## [RECORDS FOR THE TASK]
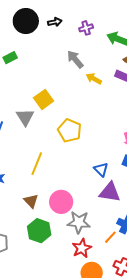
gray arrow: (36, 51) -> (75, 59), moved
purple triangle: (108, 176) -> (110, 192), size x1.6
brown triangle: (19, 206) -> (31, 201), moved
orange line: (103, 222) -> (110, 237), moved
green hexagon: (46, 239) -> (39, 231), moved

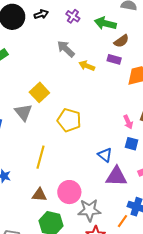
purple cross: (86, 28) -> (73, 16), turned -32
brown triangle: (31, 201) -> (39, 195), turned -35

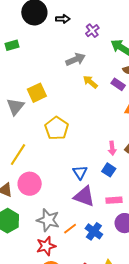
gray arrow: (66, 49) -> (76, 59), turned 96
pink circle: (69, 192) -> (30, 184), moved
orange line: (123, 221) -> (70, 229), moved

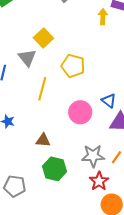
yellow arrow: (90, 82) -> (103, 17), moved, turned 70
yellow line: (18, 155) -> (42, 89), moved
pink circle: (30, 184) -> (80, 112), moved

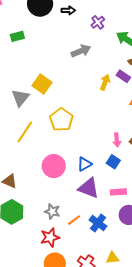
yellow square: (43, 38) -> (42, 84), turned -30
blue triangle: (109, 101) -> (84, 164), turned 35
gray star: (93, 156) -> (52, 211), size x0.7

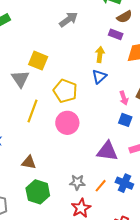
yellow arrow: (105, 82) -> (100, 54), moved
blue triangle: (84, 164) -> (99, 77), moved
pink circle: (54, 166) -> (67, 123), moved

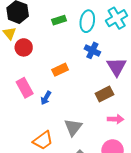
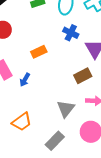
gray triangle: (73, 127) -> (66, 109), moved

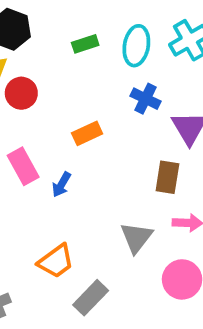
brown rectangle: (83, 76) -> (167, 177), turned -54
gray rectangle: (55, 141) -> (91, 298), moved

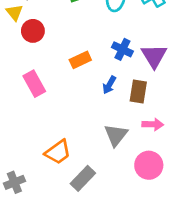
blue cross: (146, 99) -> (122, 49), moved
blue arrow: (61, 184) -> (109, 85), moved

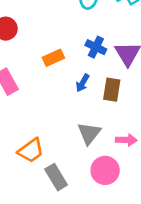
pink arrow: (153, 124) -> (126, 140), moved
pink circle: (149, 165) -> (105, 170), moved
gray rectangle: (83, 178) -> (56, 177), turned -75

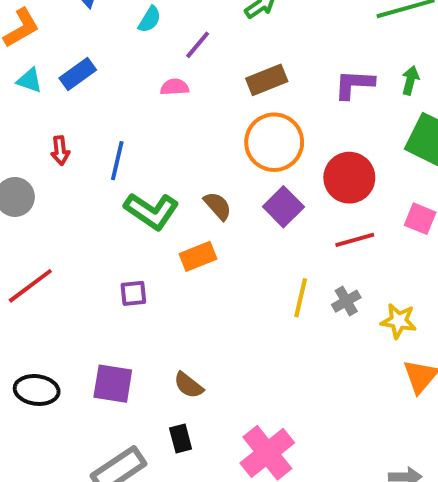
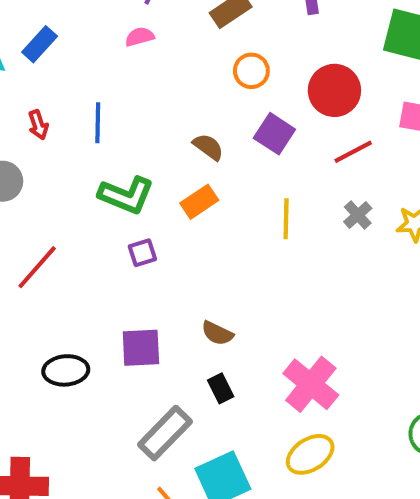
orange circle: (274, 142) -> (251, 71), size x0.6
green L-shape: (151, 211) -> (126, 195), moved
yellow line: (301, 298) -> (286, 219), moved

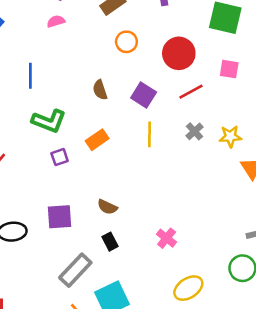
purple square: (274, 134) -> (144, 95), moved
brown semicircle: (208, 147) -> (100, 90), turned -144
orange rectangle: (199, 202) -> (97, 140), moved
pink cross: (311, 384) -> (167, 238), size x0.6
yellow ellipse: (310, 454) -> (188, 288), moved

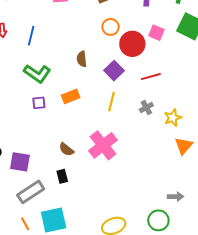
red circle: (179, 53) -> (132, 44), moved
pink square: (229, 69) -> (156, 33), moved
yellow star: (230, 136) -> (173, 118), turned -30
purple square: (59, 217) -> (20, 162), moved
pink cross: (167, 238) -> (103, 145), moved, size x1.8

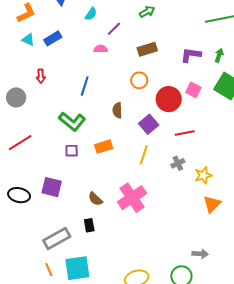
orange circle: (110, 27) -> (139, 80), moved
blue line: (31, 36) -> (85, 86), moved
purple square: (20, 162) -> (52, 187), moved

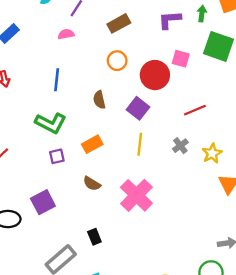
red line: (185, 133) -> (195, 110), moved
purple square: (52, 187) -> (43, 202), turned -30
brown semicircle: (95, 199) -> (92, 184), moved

* * *

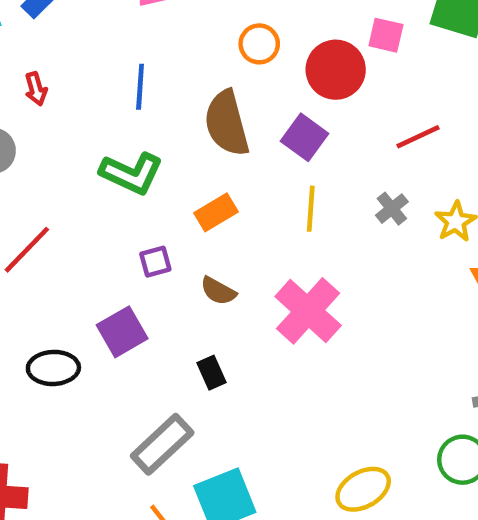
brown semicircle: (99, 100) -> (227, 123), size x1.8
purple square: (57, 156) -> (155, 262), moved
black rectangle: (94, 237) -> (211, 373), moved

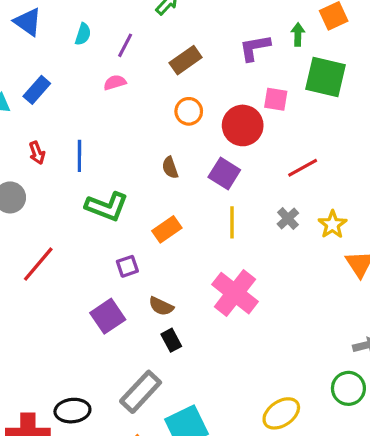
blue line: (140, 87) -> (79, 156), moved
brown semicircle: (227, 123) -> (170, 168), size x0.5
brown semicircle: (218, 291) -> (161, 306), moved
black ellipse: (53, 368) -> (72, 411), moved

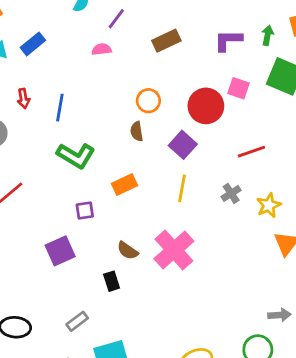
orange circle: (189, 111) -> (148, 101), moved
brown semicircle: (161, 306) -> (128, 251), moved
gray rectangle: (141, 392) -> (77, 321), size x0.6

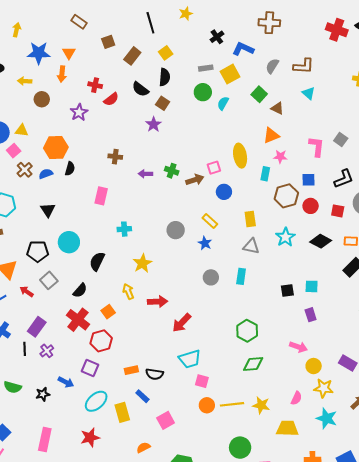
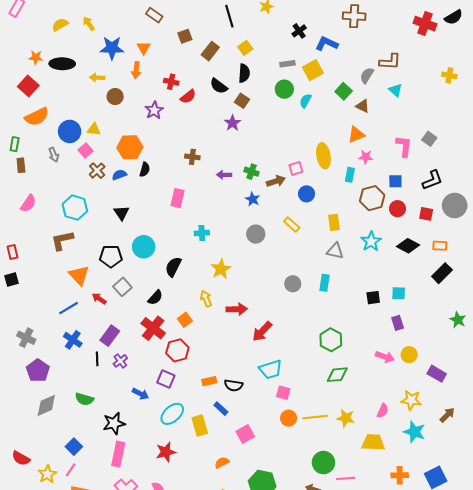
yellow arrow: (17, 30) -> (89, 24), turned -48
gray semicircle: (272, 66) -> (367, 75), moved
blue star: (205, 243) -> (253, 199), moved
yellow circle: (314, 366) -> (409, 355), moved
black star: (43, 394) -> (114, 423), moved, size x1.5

## [WHAT YOU HAVE TO DO]
Please report every line among the entries that includes "square".

## [SOLUTION BELOW]
yellow square: (43, 38) -> (42, 84), turned -30
purple square: (274, 134) -> (144, 95), moved
pink square: (229, 69) -> (156, 33), moved
purple square: (59, 217) -> (20, 162), moved
purple square: (20, 162) -> (52, 187), moved
purple square: (52, 187) -> (43, 202), turned -30
purple square: (57, 156) -> (155, 262), moved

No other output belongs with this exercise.